Segment Start: Given entries
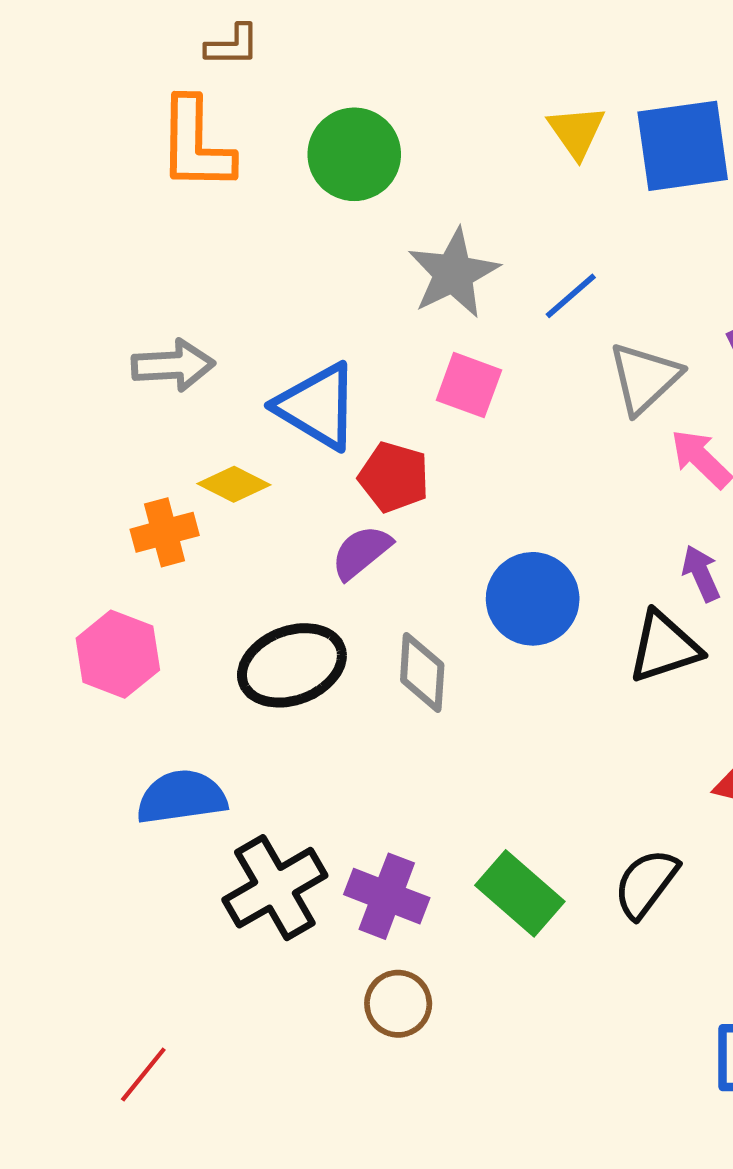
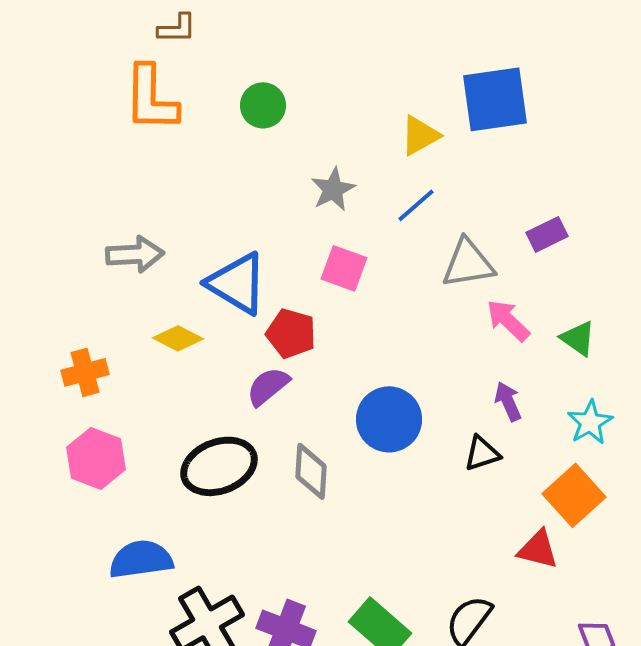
yellow triangle: (577, 132) -> (420, 135), moved, turned 36
green circle: (354, 154) -> (263, 105), size x0.7
gray star: (453, 273) -> (333, 189), size x0.7
gray triangle: (644, 378) -> (468, 263), turned 34
orange cross: (165, 532) -> (85, 372), moved
black triangle: (664, 647) -> (482, 453), size x0.7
Segment End: Given entries
§ Exercise
For each line above that contains the word "turned", give the line as it is written.

§ The answer
yellow triangle: (577, 132) -> (420, 135), moved, turned 36
gray triangle: (644, 378) -> (468, 263), turned 34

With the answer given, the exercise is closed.